[Opening MATERIAL FOR THIS TASK section]

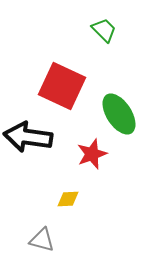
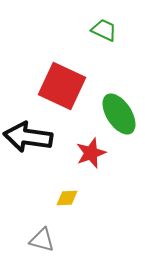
green trapezoid: rotated 20 degrees counterclockwise
red star: moved 1 px left, 1 px up
yellow diamond: moved 1 px left, 1 px up
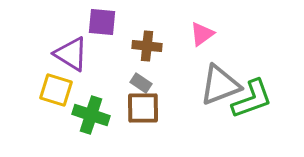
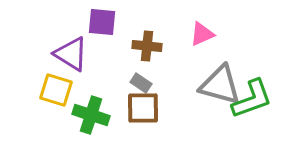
pink triangle: rotated 12 degrees clockwise
gray triangle: rotated 36 degrees clockwise
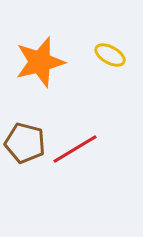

[Closing MATERIAL FOR THIS TASK section]

■ **TASK TO CARRY OUT**
Omit the pictures and reproduce the remaining material above exactly.

■ **TASK RESULT**
green trapezoid: rotated 20 degrees counterclockwise
red star: moved 1 px left, 1 px up
yellow diamond: moved 1 px left, 1 px up
pink triangle: rotated 12 degrees clockwise
gray triangle: rotated 36 degrees clockwise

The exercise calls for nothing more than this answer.